**PROBLEM TO SOLVE**
Go through the listing below, and from the line containing "D6: diode US1M" through its last line, transcribe every line exactly, skipping pictures.

**SUPPLIED DATA**
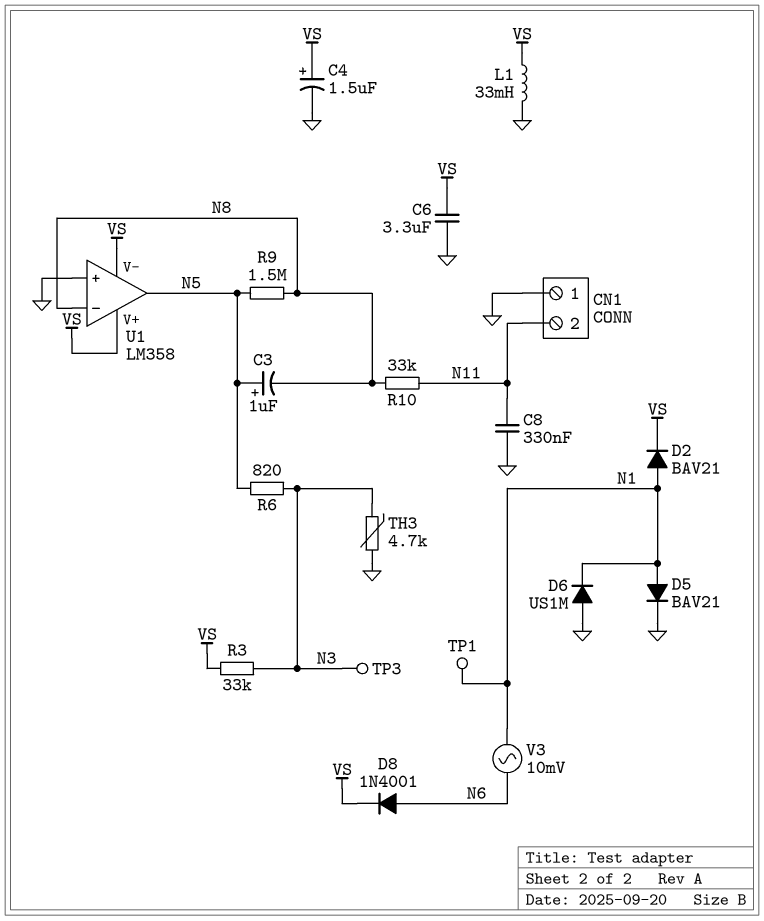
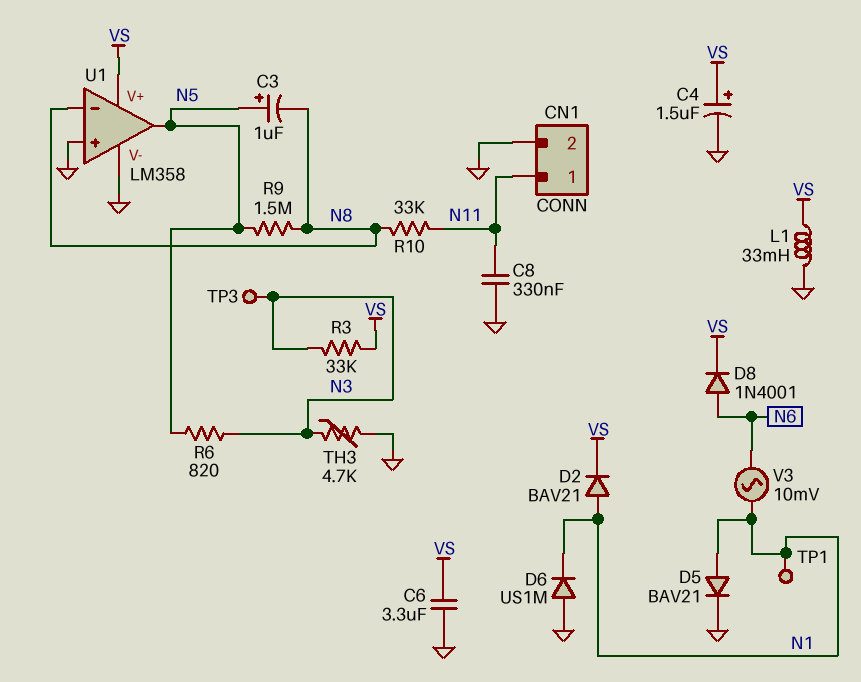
CN1 pin 1: GND -> N11
CN1 pin 2: N11 -> GND
U1 pin V-: VS -> GND

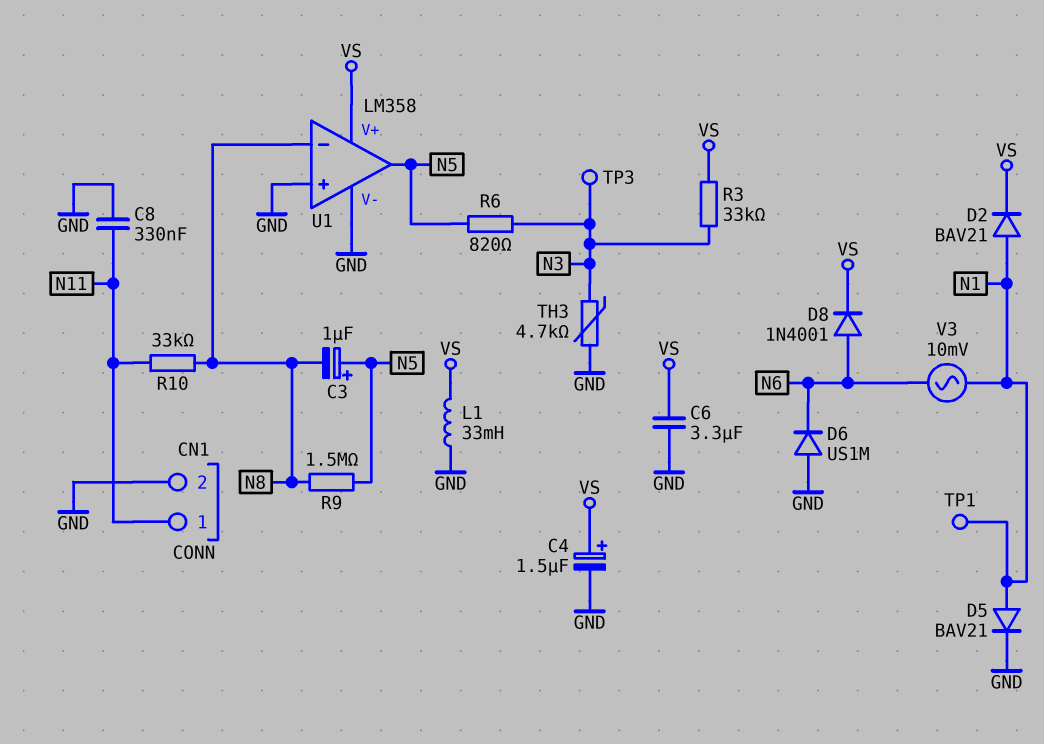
D6: diode US1M (A GND, K N1) -> diode US1M (A GND, K N6)

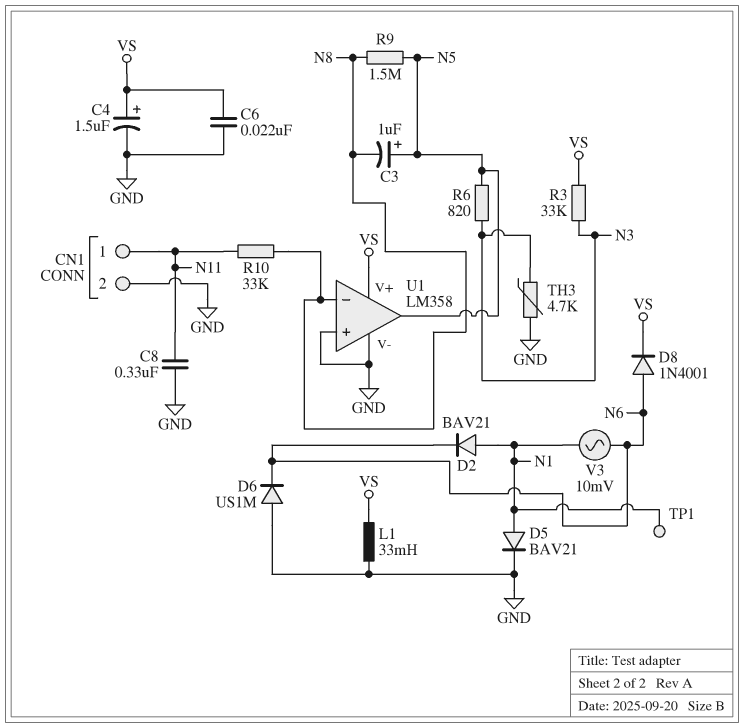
C6: 3.3uF (GND, VS) -> 22nF (GND, VS)
D2: diode BAV21 (A N1, K VS) -> diode BAV21 (A N1, K N6)
TP3: test point (N3) -> none

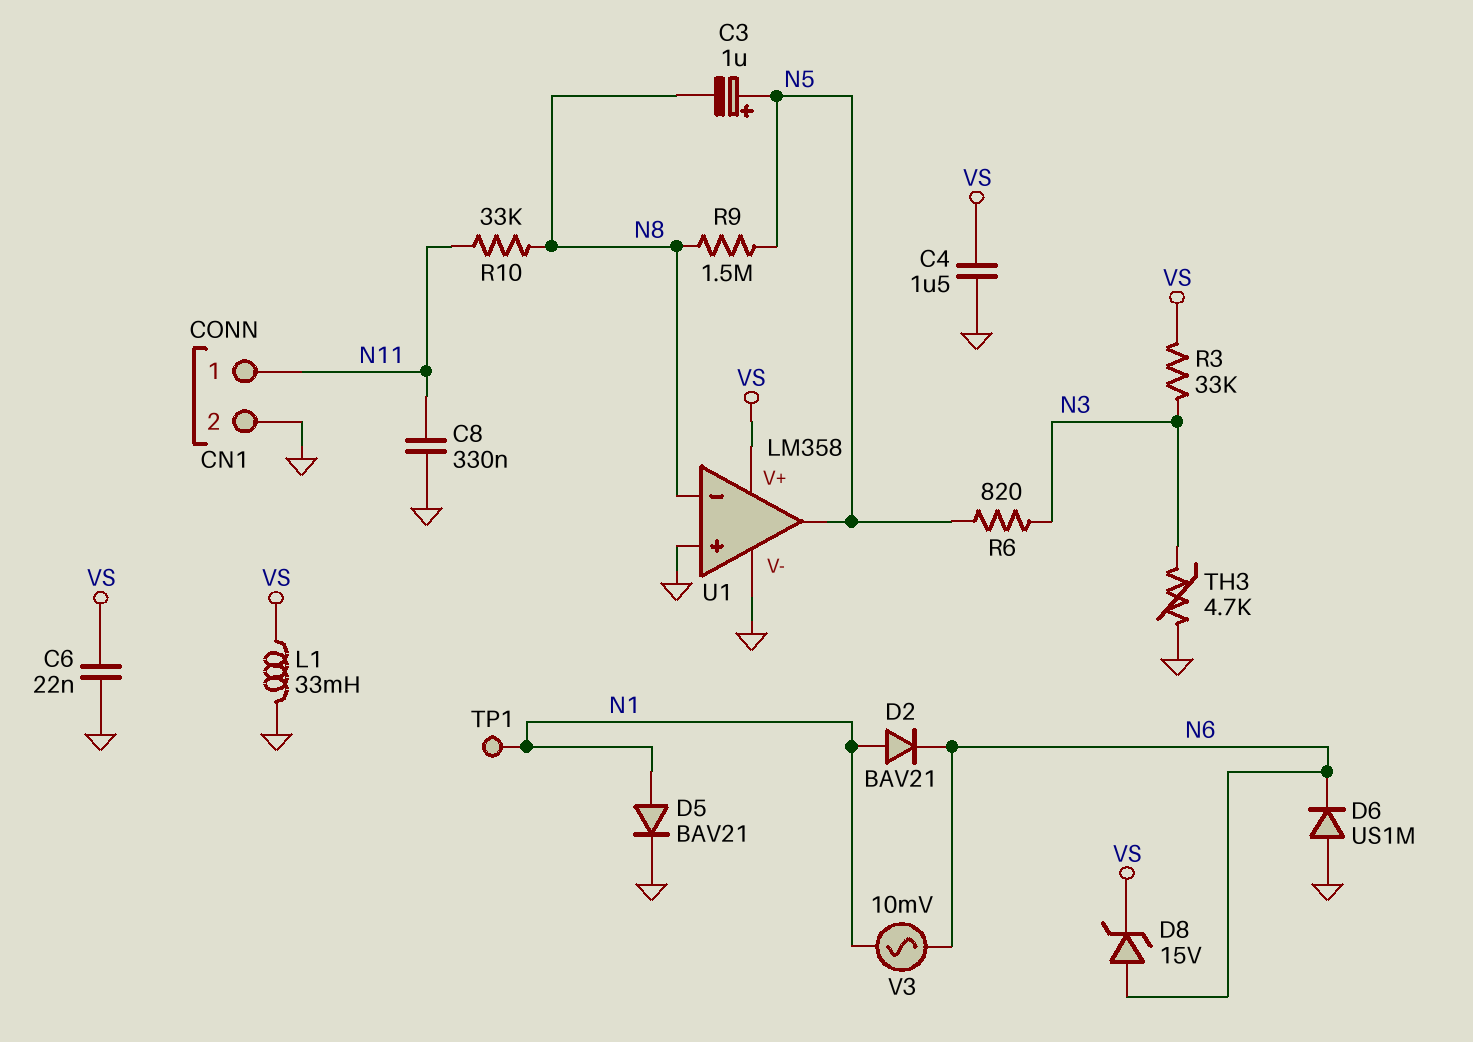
C4: 1.5uF (plus VS, minus GND) -> 1.5uF (GND, VS)
D8: diode 1N4001 (A N6, K VS) -> zener 15V (A N6, K VS)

**TASK SOLUTION**
D6: diode US1M (A GND, K N1) -> diode US1M (A GND, K N6)

C6: 3.3uF (GND, VS) -> 22nF (GND, VS)
D2: diode BAV21 (A N1, K VS) -> diode BAV21 (A N1, K N6)
TP3: test point (N3) -> none

C4: 1.5uF (plus VS, minus GND) -> 1.5uF (GND, VS)
D8: diode 1N4001 (A N6, K VS) -> zener 15V (A N6, K VS)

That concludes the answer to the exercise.